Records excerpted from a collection
────────

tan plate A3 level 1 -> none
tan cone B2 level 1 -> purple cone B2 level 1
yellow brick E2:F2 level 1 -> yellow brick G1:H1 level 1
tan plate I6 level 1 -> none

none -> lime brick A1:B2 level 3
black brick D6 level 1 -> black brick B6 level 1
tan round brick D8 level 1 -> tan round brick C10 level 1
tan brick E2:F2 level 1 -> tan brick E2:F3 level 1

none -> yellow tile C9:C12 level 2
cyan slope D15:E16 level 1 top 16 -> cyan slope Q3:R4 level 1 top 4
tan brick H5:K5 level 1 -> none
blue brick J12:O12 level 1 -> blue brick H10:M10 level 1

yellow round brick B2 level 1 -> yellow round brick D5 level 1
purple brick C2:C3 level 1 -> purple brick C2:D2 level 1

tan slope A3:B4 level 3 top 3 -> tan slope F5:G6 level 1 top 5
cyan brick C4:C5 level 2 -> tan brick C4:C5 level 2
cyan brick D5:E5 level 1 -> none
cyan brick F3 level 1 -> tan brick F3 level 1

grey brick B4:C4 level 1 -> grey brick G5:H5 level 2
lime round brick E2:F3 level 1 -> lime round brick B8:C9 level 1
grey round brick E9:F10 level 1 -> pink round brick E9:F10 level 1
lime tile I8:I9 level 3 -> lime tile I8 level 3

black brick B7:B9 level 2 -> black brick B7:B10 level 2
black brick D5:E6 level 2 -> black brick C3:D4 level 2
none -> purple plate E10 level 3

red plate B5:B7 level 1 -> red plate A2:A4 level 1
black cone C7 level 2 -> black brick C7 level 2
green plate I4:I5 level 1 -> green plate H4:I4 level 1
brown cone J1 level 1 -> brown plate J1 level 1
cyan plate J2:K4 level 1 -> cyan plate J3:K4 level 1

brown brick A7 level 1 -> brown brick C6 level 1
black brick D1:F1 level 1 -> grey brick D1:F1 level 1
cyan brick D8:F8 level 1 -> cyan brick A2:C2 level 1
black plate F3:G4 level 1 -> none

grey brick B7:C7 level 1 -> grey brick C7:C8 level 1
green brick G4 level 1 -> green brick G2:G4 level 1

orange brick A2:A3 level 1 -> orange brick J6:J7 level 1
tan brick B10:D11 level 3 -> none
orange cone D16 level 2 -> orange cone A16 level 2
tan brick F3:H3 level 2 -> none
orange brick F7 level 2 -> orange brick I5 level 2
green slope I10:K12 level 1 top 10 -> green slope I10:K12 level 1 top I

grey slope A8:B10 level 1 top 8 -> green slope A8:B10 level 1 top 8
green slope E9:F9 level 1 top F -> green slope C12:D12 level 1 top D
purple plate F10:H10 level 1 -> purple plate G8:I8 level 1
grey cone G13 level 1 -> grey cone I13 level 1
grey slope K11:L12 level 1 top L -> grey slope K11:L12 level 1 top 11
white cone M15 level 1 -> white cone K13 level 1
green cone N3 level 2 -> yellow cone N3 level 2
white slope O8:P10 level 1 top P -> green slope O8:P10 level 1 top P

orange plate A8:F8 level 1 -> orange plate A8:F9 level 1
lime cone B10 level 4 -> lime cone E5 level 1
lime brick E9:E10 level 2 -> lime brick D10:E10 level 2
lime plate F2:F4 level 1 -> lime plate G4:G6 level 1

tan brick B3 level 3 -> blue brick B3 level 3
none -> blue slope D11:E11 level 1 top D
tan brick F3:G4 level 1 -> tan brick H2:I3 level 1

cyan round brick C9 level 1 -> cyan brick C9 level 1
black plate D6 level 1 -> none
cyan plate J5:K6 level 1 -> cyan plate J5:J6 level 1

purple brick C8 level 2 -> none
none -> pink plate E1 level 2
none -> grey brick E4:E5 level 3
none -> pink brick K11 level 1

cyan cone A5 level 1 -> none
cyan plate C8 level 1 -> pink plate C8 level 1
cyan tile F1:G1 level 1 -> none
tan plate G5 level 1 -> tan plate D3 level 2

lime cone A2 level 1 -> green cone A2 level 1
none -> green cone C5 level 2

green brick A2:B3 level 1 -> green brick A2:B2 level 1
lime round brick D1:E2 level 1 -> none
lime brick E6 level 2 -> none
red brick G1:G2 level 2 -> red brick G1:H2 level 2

────────

TO DO = Reproduce the entries above exactly, every line included.

ANSWER SPACE =
tan plate A3 level 1 -> none
tan cone B2 level 1 -> purple cone B2 level 1
yellow brick E2:F2 level 1 -> yellow brick G1:H1 level 1
tan plate I6 level 1 -> none

none -> lime brick A1:B2 level 3
black brick D6 level 1 -> black brick B6 level 1
tan round brick D8 level 1 -> tan round brick C10 level 1
tan brick E2:F2 level 1 -> tan brick E2:F3 level 1

none -> yellow tile C9:C12 level 2
cyan slope D15:E16 level 1 top 16 -> cyan slope Q3:R4 level 1 top 4
tan brick H5:K5 level 1 -> none
blue brick J12:O12 level 1 -> blue brick H10:M10 level 1

yellow round brick B2 level 1 -> yellow round brick D5 level 1
purple brick C2:C3 level 1 -> purple brick C2:D2 level 1

tan slope A3:B4 level 3 top 3 -> tan slope F5:G6 level 1 top 5
cyan brick C4:C5 level 2 -> tan brick C4:C5 level 2
cyan brick D5:E5 level 1 -> none
cyan brick F3 level 1 -> tan brick F3 level 1

grey brick B4:C4 level 1 -> grey brick G5:H5 level 2
lime round brick E2:F3 level 1 -> lime round brick B8:C9 level 1
grey round brick E9:F10 level 1 -> pink round brick E9:F10 level 1
lime tile I8:I9 level 3 -> lime tile I8 level 3

black brick B7:B9 level 2 -> black brick B7:B10 level 2
black brick D5:E6 level 2 -> black brick C3:D4 level 2
none -> purple plate E10 level 3

red plate B5:B7 level 1 -> red plate A2:A4 level 1
black cone C7 level 2 -> black brick C7 level 2
green plate I4:I5 level 1 -> green plate H4:I4 level 1
brown cone J1 level 1 -> brown plate J1 level 1
cyan plate J2:K4 level 1 -> cyan plate J3:K4 level 1

brown brick A7 level 1 -> brown brick C6 level 1
black brick D1:F1 level 1 -> grey brick D1:F1 level 1
cyan brick D8:F8 level 1 -> cyan brick A2:C2 level 1
black plate F3:G4 level 1 -> none

grey brick B7:C7 level 1 -> grey brick C7:C8 level 1
green brick G4 level 1 -> green brick G2:G4 level 1

orange brick A2:A3 level 1 -> orange brick J6:J7 level 1
tan brick B10:D11 level 3 -> none
orange cone D16 level 2 -> orange cone A16 level 2
tan brick F3:H3 level 2 -> none
orange brick F7 level 2 -> orange brick I5 level 2
green slope I10:K12 level 1 top 10 -> green slope I10:K12 level 1 top I

grey slope A8:B10 level 1 top 8 -> green slope A8:B10 level 1 top 8
green slope E9:F9 level 1 top F -> green slope C12:D12 level 1 top D
purple plate F10:H10 level 1 -> purple plate G8:I8 level 1
grey cone G13 level 1 -> grey cone I13 level 1
grey slope K11:L12 level 1 top L -> grey slope K11:L12 level 1 top 11
white cone M15 level 1 -> white cone K13 level 1
green cone N3 level 2 -> yellow cone N3 level 2
white slope O8:P10 level 1 top P -> green slope O8:P10 level 1 top P

orange plate A8:F8 level 1 -> orange plate A8:F9 level 1
lime cone B10 level 4 -> lime cone E5 level 1
lime brick E9:E10 level 2 -> lime brick D10:E10 level 2
lime plate F2:F4 level 1 -> lime plate G4:G6 level 1

tan brick B3 level 3 -> blue brick B3 level 3
none -> blue slope D11:E11 level 1 top D
tan brick F3:G4 level 1 -> tan brick H2:I3 level 1

cyan round brick C9 level 1 -> cyan brick C9 level 1
black plate D6 level 1 -> none
cyan plate J5:K6 level 1 -> cyan plate J5:J6 level 1

purple brick C8 level 2 -> none
none -> pink plate E1 level 2
none -> grey brick E4:E5 level 3
none -> pink brick K11 level 1

cyan cone A5 level 1 -> none
cyan plate C8 level 1 -> pink plate C8 level 1
cyan tile F1:G1 level 1 -> none
tan plate G5 level 1 -> tan plate D3 level 2

lime cone A2 level 1 -> green cone A2 level 1
none -> green cone C5 level 2

green brick A2:B3 level 1 -> green brick A2:B2 level 1
lime round brick D1:E2 level 1 -> none
lime brick E6 level 2 -> none
red brick G1:G2 level 2 -> red brick G1:H2 level 2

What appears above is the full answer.